> **The task**
Would you please return the data below verbatim, without its pictures?

> **Material shown**

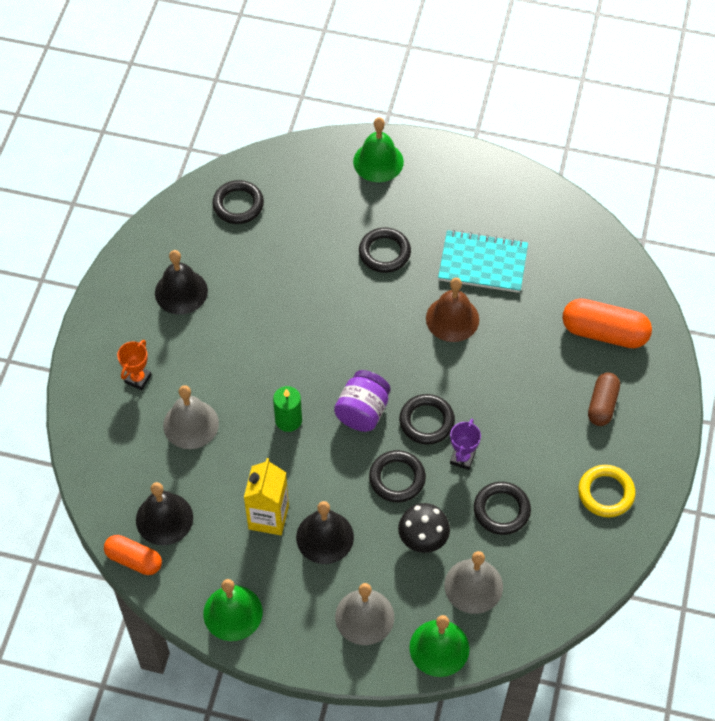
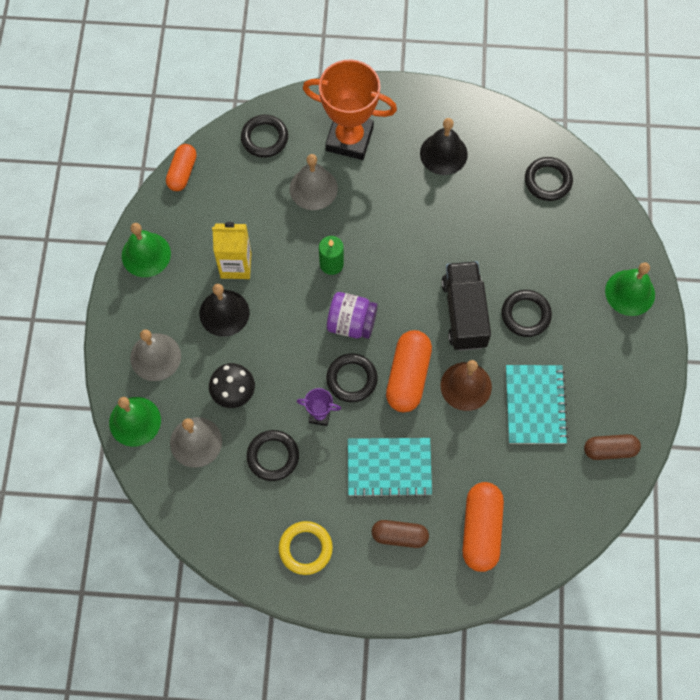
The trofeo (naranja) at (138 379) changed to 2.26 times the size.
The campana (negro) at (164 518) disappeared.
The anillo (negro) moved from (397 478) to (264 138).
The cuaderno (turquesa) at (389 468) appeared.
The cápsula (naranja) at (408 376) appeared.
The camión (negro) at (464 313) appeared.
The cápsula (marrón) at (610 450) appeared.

> **Answer section**
The trofeo (naranja) at (138 379) changed to 2.26 times the size.
The campana (negro) at (164 518) disappeared.
The anillo (negro) moved from (397 478) to (264 138).
The cuaderno (turquesa) at (389 468) appeared.
The cápsula (naranja) at (408 376) appeared.
The camión (negro) at (464 313) appeared.
The cápsula (marrón) at (610 450) appeared.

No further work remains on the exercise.